(Items from a data source)
+ + + +

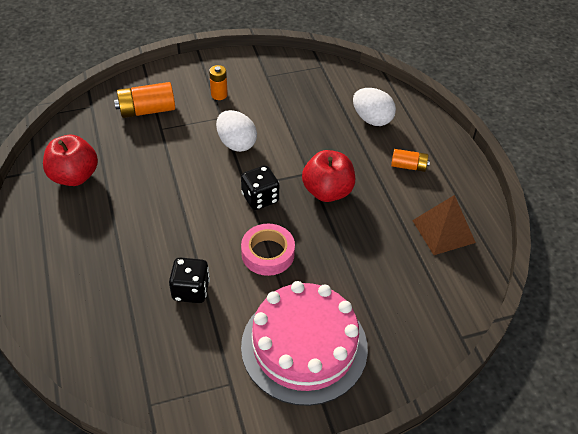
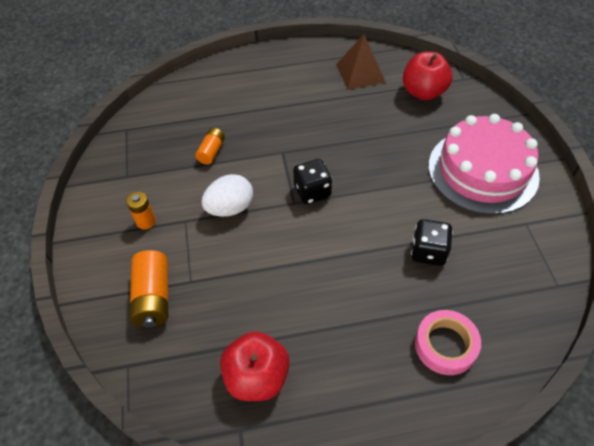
camera: 80 degrees left, 5 degrees up
(268, 253) = (383, 189): pink tape -> pink tape (445, 345)
(327, 191) = (308, 140): red apple -> red apple (423, 92)
(372, 119) = (217, 99): white egg -> none
(408, 166) = (284, 83): orange battery -> orange battery (211, 151)

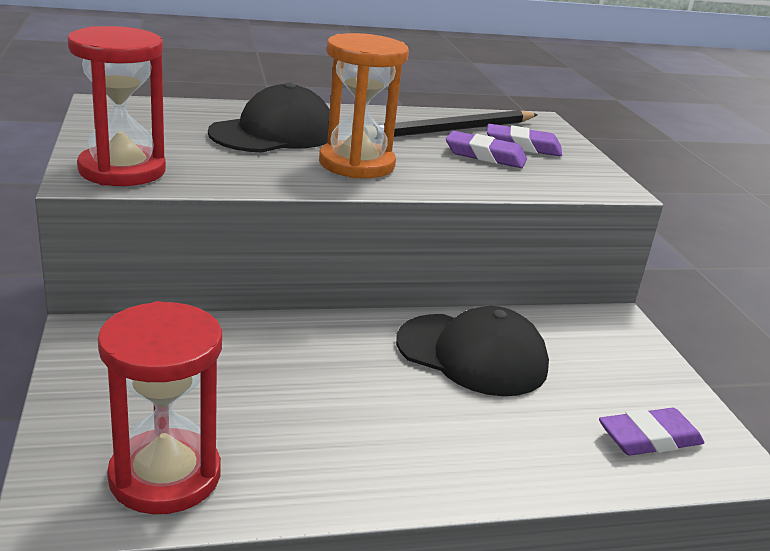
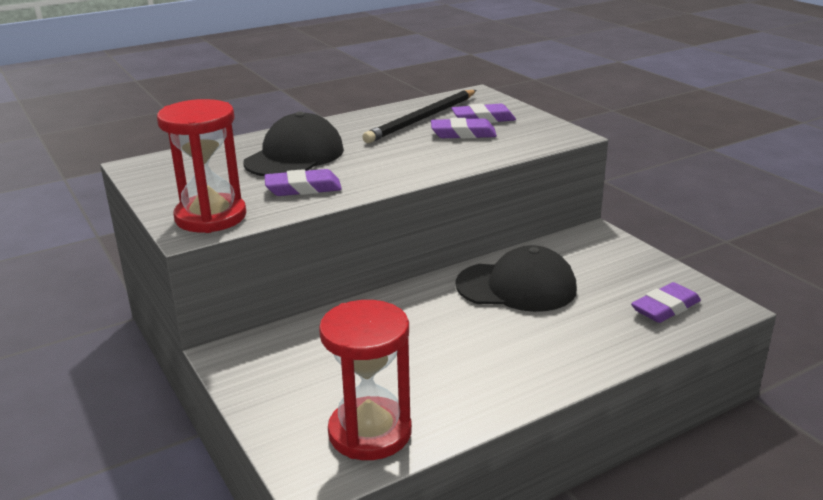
camera: 15 degrees left, 0 degrees up
(249, 167) = (303, 188): none -> purple eraser
(356, 164) = (378, 165): orange hourglass -> none

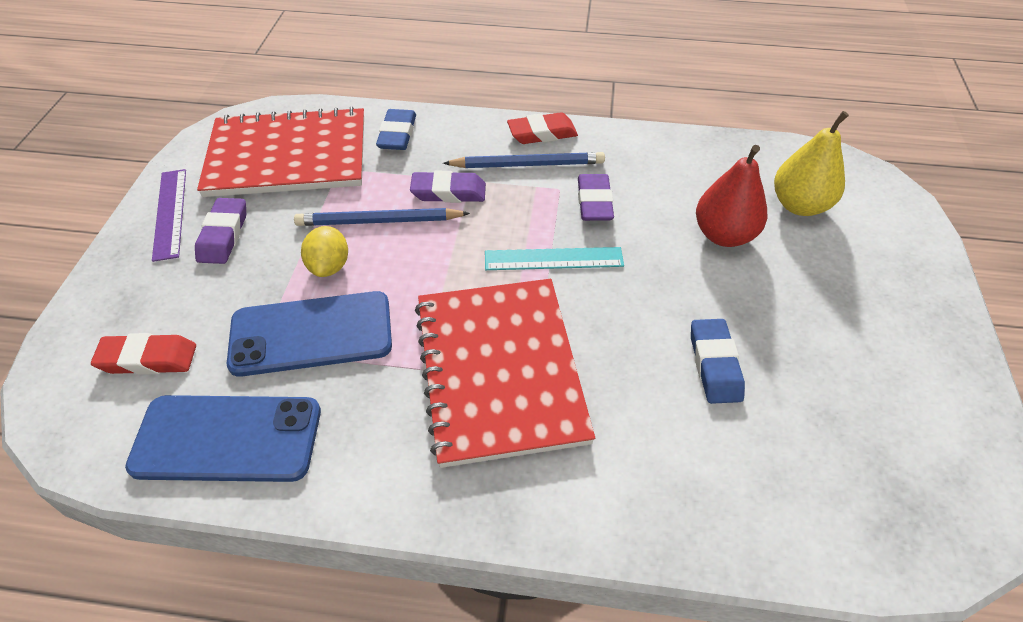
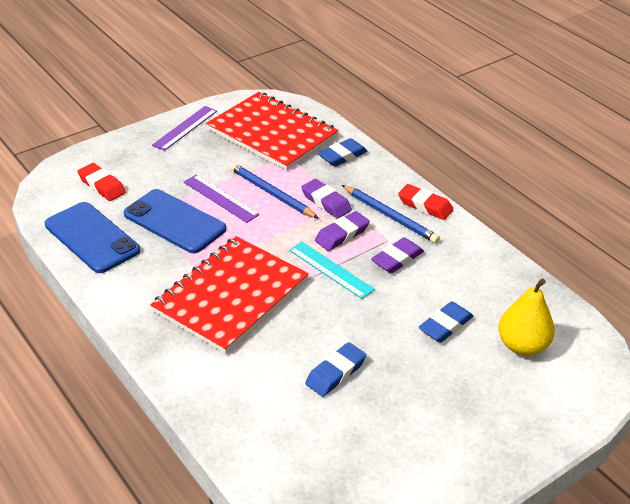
camera: 45 degrees right, 10 degrees down
(223, 235) = (194, 153): purple eraser -> purple eraser (342, 235)
(329, 266) = (220, 198): yellow lemon -> purple ruler
(724, 235) = (445, 325): red pear -> blue eraser

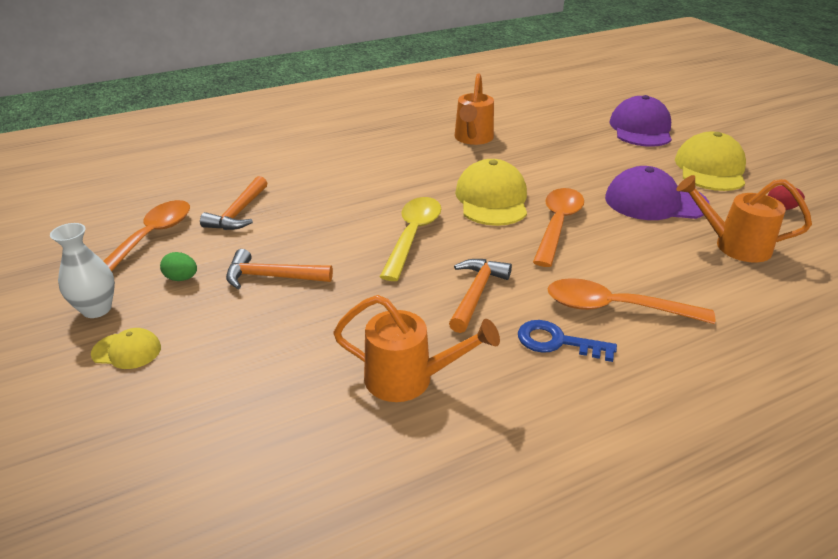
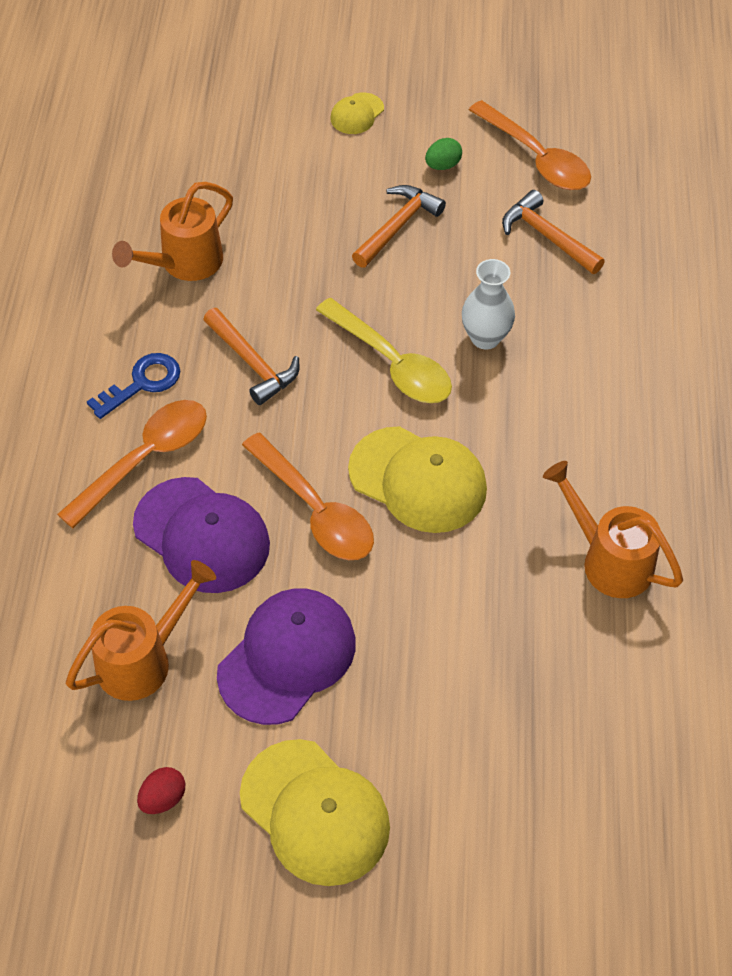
camera: 120 degrees right, 20 degrees up
(97, 309) = (432, 105): white vase -> white vase (485, 338)
(641, 129) = (503, 832): purple cap -> purple cap (202, 535)

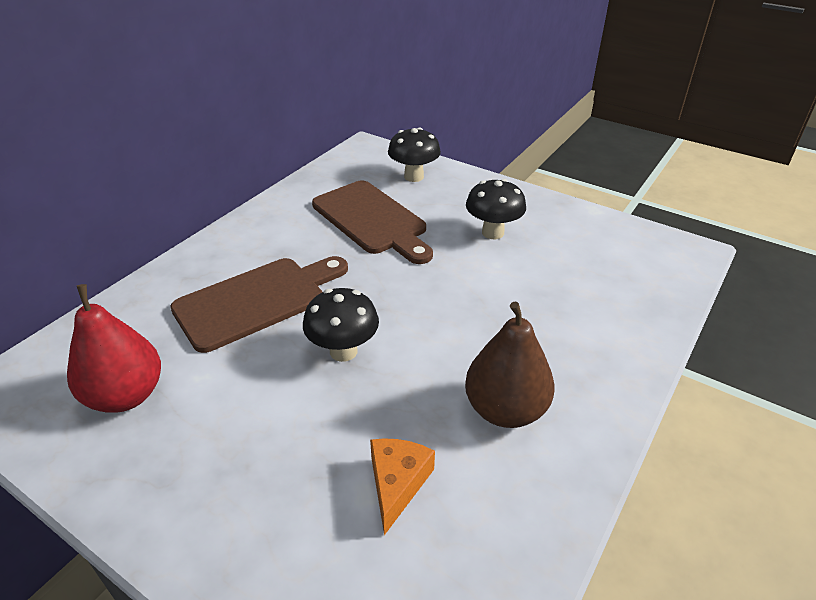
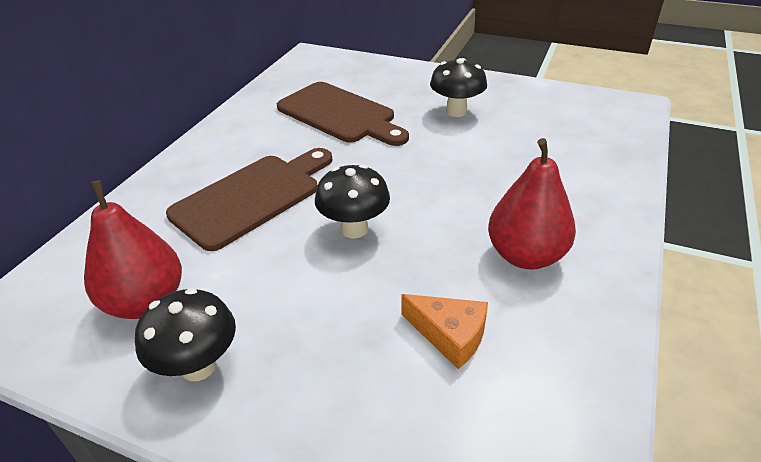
camera: 10 degrees left, 0 degrees up
(397, 483) = (450, 335): orange cheese -> orange cheese turned 120 degrees clockwise
(414, 177) = (365, 74): black mushroom -> black mushroom (198, 366)
(505, 410) = (525, 255): brown pear -> red pear

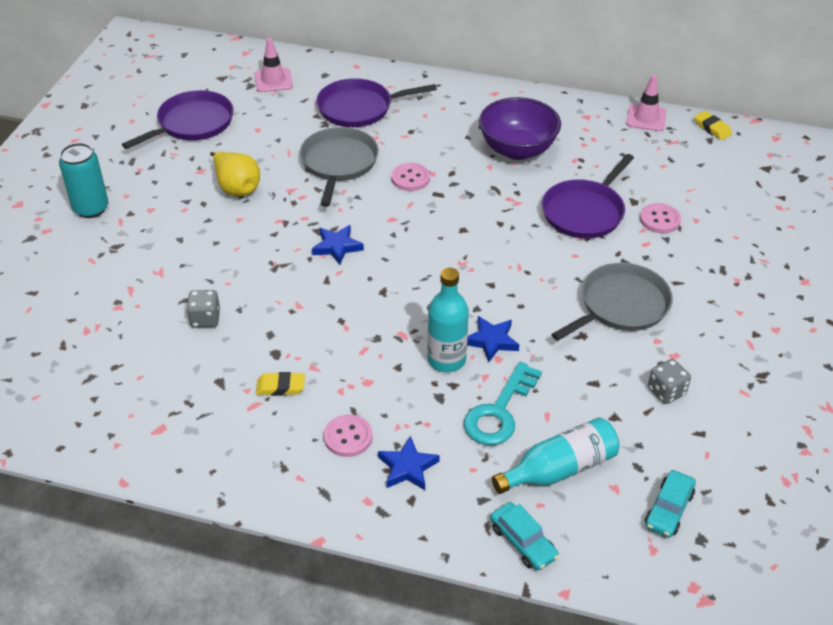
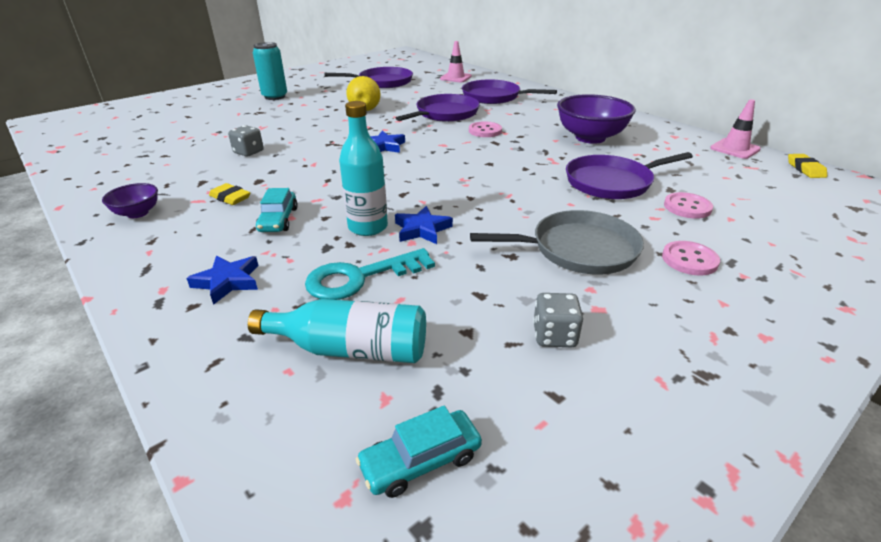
camera: 35 degrees right, 10 degrees down
(219, 448) = (137, 213): none -> purple bowl
(339, 163) = (445, 114): grey pan -> purple pan
(348, 437) = (221, 242): pink button -> pink button (689, 260)
(523, 542) = (222, 396): turquoise car -> turquoise car (278, 220)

+ + + +

**Exercise:** Leave out the images and copy every record above exactly.

**Response box:**
camera: 80 degrees left, 5 degrees up
(268, 253) = (383, 189): pink tape -> pink tape (445, 345)
(327, 191) = (308, 140): red apple -> red apple (423, 92)
(372, 119) = (217, 99): white egg -> none
(408, 166) = (284, 83): orange battery -> orange battery (211, 151)

camera: 15 degrees left, 0 degrees up
(249, 167) = (303, 188): none -> purple eraser
(356, 164) = (378, 165): orange hourglass -> none

camera: 45 degrees right, 10 degrees down
(223, 235) = (194, 153): purple eraser -> purple eraser (342, 235)
(329, 266) = (220, 198): yellow lemon -> purple ruler
(724, 235) = (445, 325): red pear -> blue eraser

camera: 120 degrees right, 20 degrees up
(97, 309) = (432, 105): white vase -> white vase (485, 338)
(641, 129) = (503, 832): purple cap -> purple cap (202, 535)

camera: 10 degrees left, 0 degrees up
(397, 483) = (450, 335): orange cheese -> orange cheese turned 120 degrees clockwise
(414, 177) = (365, 74): black mushroom -> black mushroom (198, 366)
(505, 410) = (525, 255): brown pear -> red pear

camera: 35 degrees right, 10 degrees down
(219, 448) = (137, 213): none -> purple bowl
(339, 163) = (445, 114): grey pan -> purple pan
(348, 437) = (221, 242): pink button -> pink button (689, 260)
(523, 542) = (222, 396): turquoise car -> turquoise car (278, 220)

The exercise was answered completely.